[What needs to be done]:
Starting at the line that holds "(480, 127) = (539, 359): yellow" and stopping at the line that holds "(599, 201) = (423, 423): black", restate the records below word for word, with both of those lines included.

[Data excerpts]:
---
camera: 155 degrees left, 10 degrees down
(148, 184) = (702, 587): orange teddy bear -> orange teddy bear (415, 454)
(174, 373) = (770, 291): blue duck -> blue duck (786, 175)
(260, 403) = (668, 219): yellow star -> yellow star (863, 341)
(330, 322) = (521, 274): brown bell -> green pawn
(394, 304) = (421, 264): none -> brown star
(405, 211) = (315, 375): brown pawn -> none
---
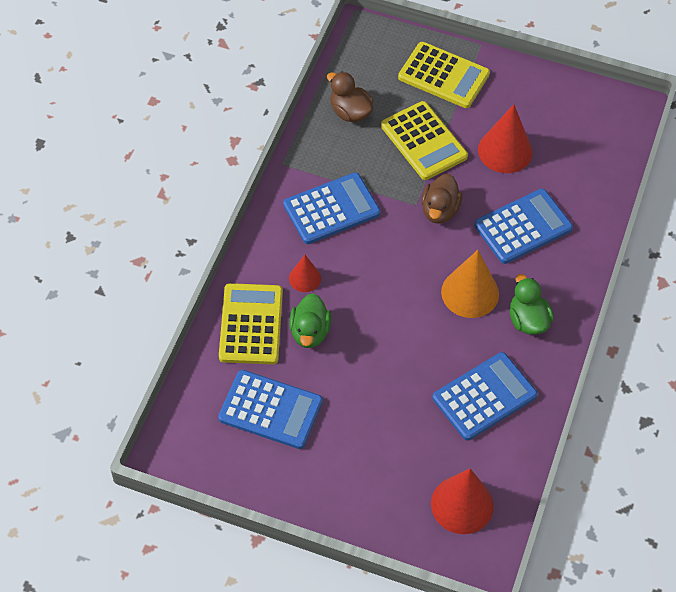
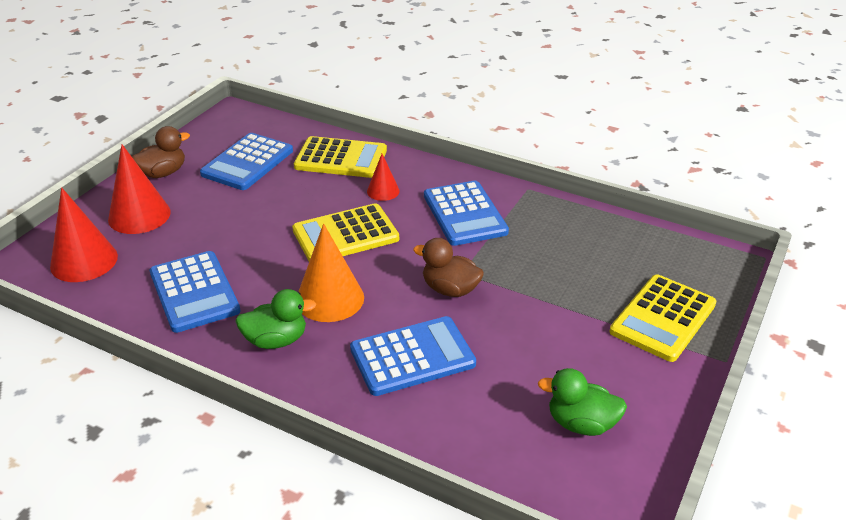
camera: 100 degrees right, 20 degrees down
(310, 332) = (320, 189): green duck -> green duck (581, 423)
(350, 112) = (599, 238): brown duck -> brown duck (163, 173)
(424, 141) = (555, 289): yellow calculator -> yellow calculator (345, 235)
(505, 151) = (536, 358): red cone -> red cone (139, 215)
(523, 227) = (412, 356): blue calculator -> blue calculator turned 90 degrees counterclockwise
---
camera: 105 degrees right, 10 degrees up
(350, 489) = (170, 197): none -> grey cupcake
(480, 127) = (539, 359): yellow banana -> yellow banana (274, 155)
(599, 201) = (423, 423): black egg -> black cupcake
---
[Expected output]:
(480, 127) = (539, 359): yellow banana -> yellow banana (274, 155)
(599, 201) = (423, 423): black egg -> black cupcake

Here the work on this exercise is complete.